▸ What to do
Starting at the line that contains "none -> red cone D11 level 3", transcribe every remaining line of the data below exactly, and omit all pictures.

▸ Material supplied
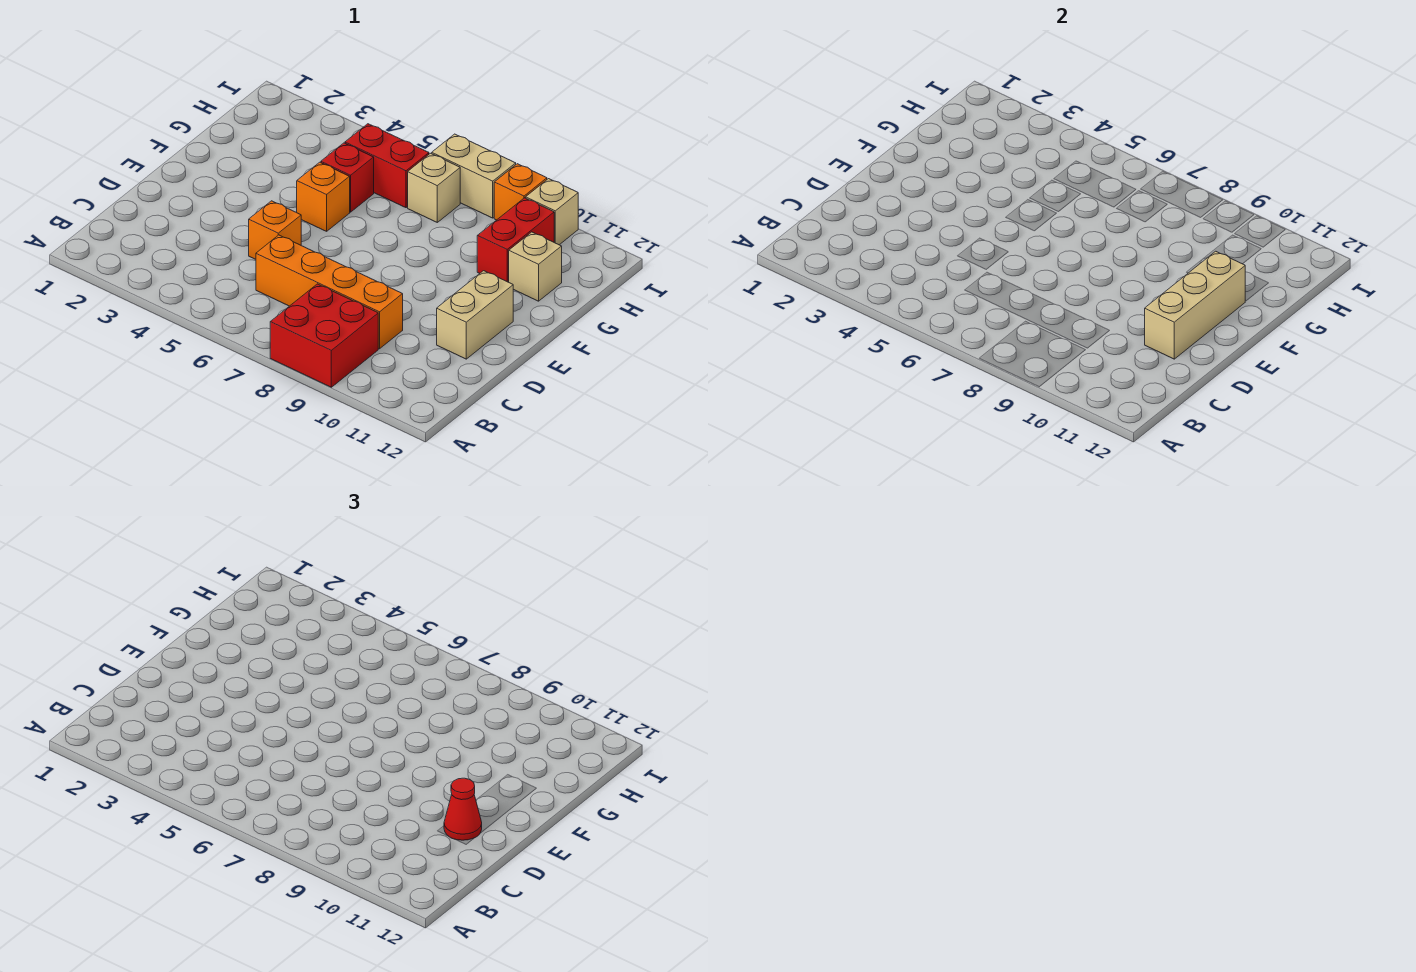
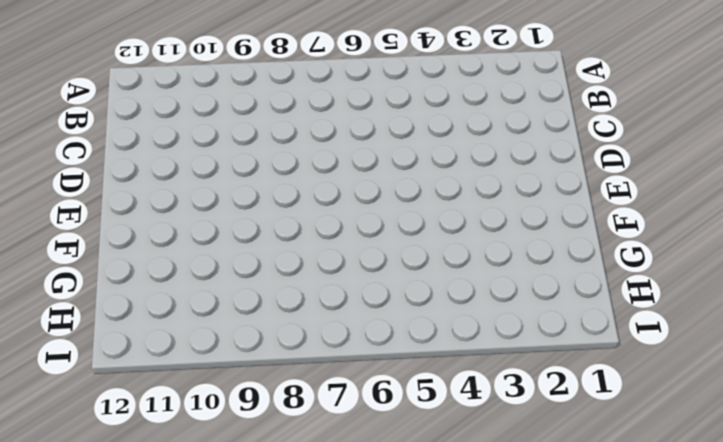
none -> red brick A8:B9 level 1
none -> orange brick C6:C9 level 1
none -> orange brick D5 level 1

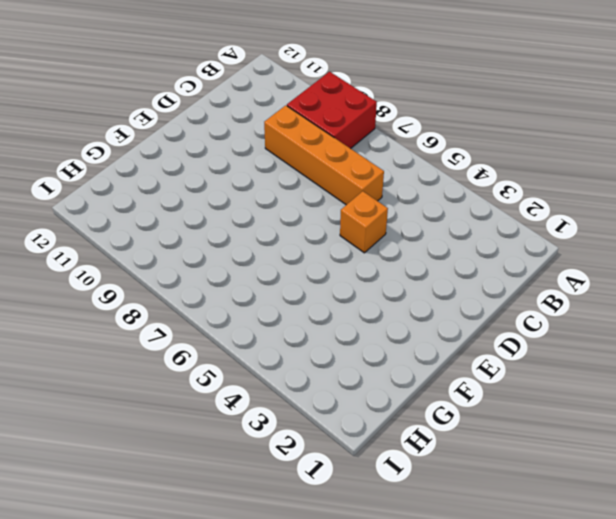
none -> tan brick D11:E11 level 1
none -> orange brick F5 level 1
none -> red brick G5 level 1

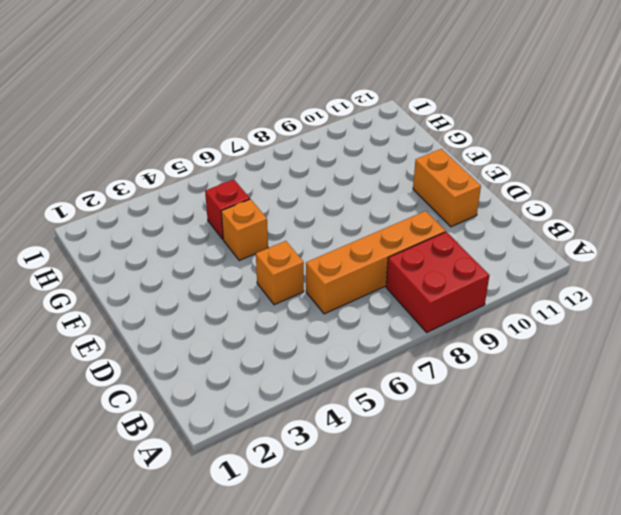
orange brick D11:E11 level 1 -> tan brick D11:E11 level 1
none -> red brick G10:H10 level 1
none -> tan brick G11 level 1
none -> red brick H5:H6 level 1

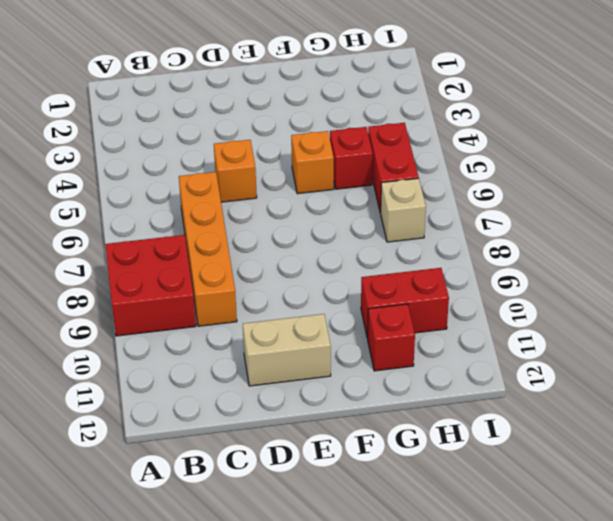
red brick G11 level 1 -> tan brick G11 level 1
none -> tan brick I7:I8 level 1
none -> orange brick I9 level 1
none -> tan brick I10 level 1

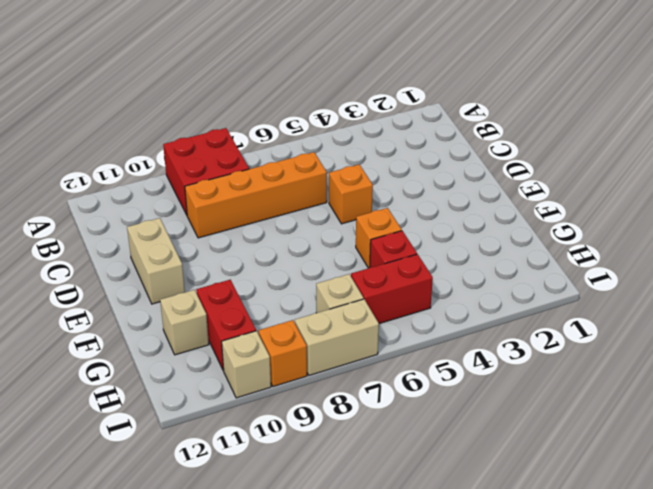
none -> tan brick D11:F11 level 2
none -> red cone D11 level 3

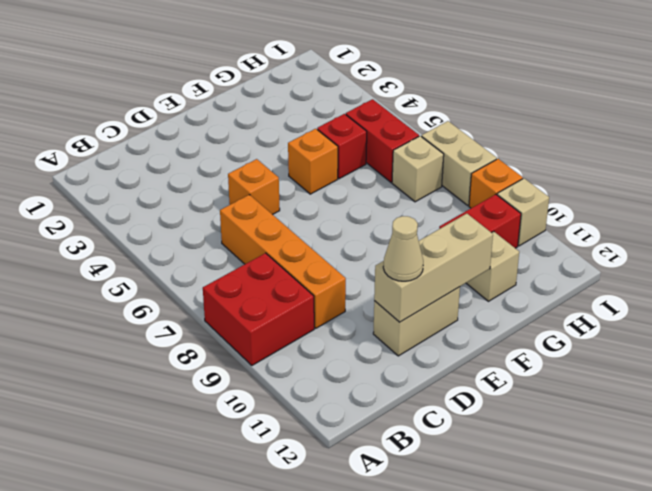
tan cone D11 level 3 -> red cone D11 level 3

▸ Exercise output
none -> red cone D11 level 3

tan cone D11 level 3 -> red cone D11 level 3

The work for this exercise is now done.